Pull out of the data below the stretch of lines bounded by the one containing "orange tape [863,702,1003,844]" and the one containing "none -> pink spoon [633,396,667,493]", both bounds included, unchanged.

Provided data
|---|

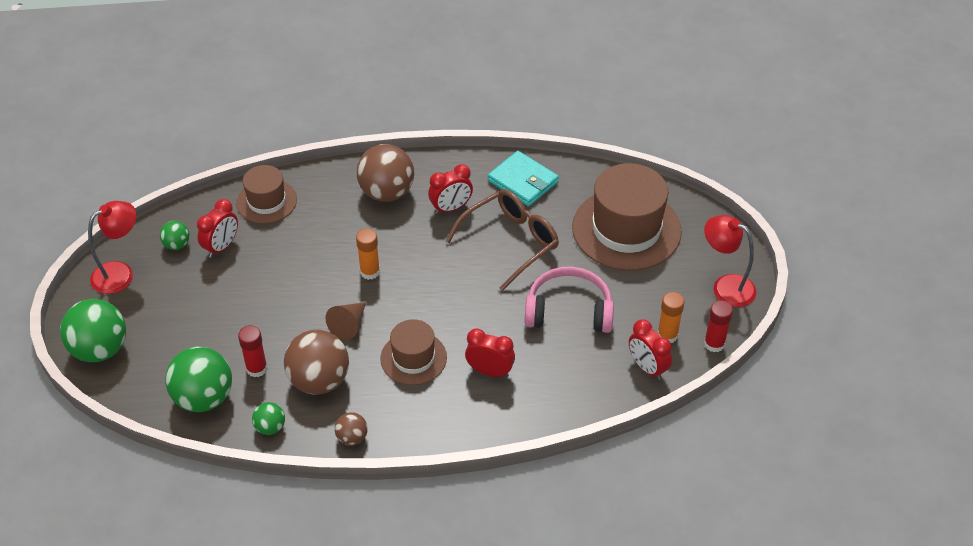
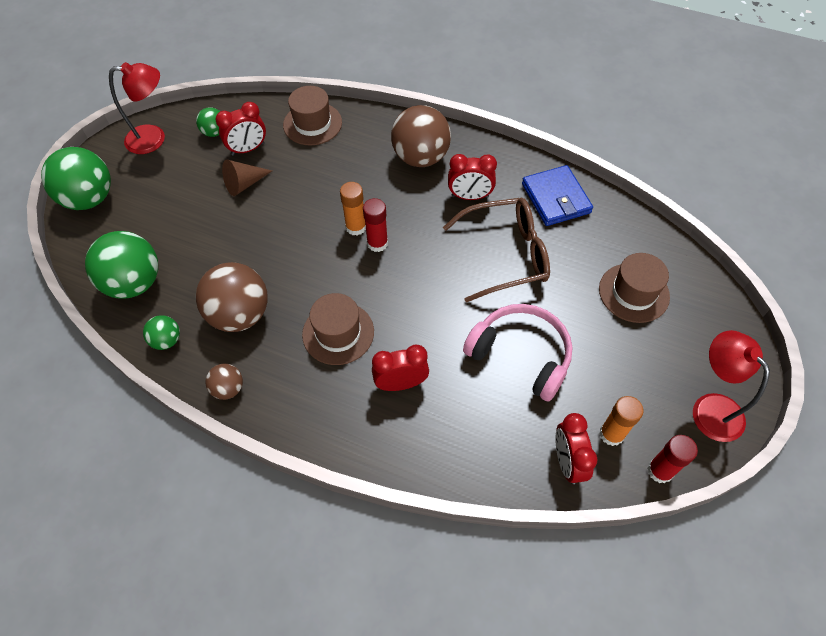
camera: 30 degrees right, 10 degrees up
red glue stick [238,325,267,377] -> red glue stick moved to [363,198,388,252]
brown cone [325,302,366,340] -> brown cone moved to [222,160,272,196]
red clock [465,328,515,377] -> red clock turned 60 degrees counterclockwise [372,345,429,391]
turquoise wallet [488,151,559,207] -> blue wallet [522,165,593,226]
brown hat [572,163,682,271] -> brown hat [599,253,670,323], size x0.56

|---|

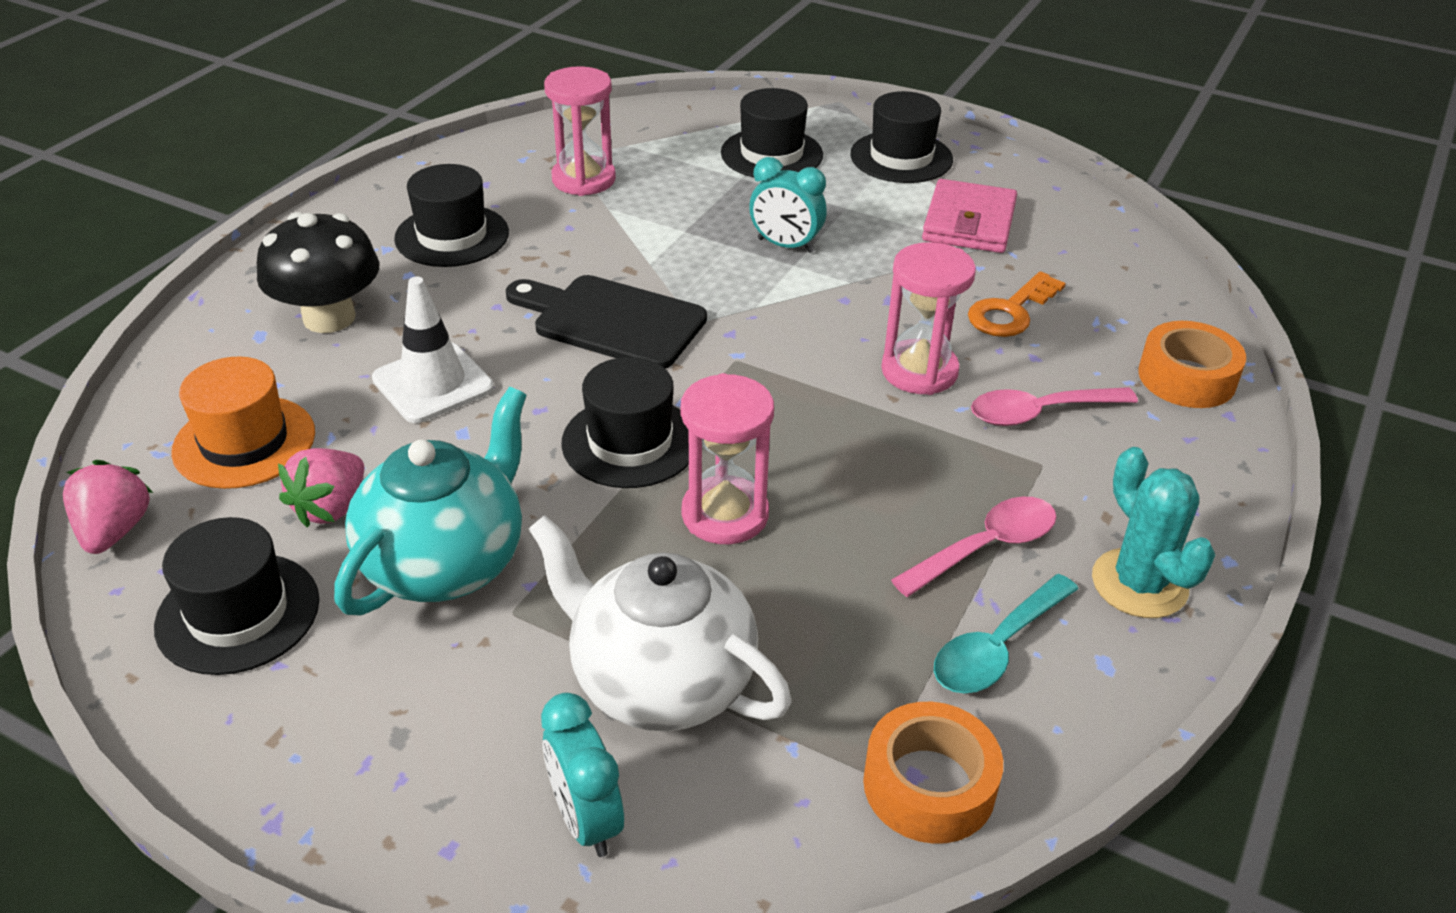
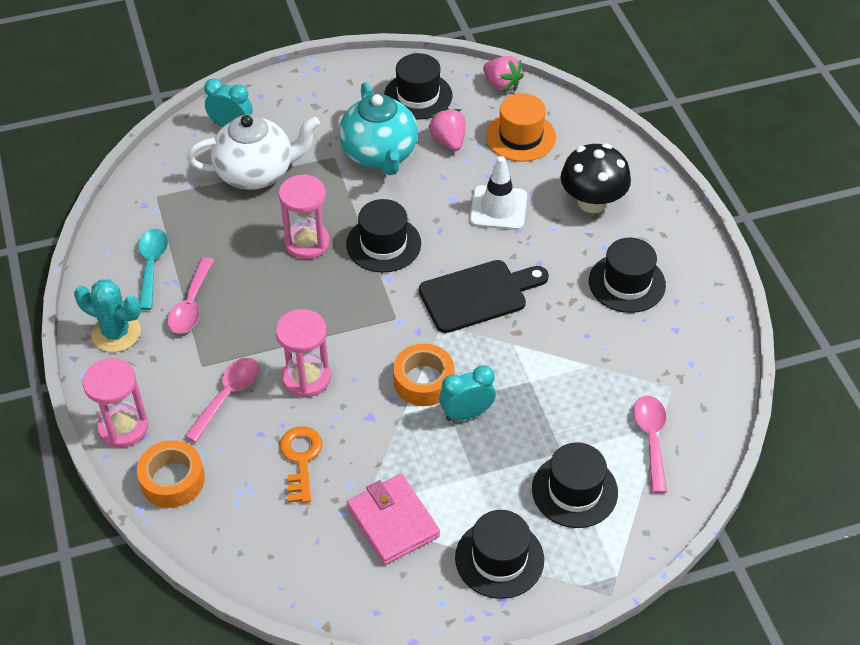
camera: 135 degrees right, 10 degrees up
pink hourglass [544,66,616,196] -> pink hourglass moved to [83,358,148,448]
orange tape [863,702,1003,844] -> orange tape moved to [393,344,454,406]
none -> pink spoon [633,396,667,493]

|---|

Task answer
orange tape [863,702,1003,844] -> orange tape moved to [393,344,454,406]
none -> pink spoon [633,396,667,493]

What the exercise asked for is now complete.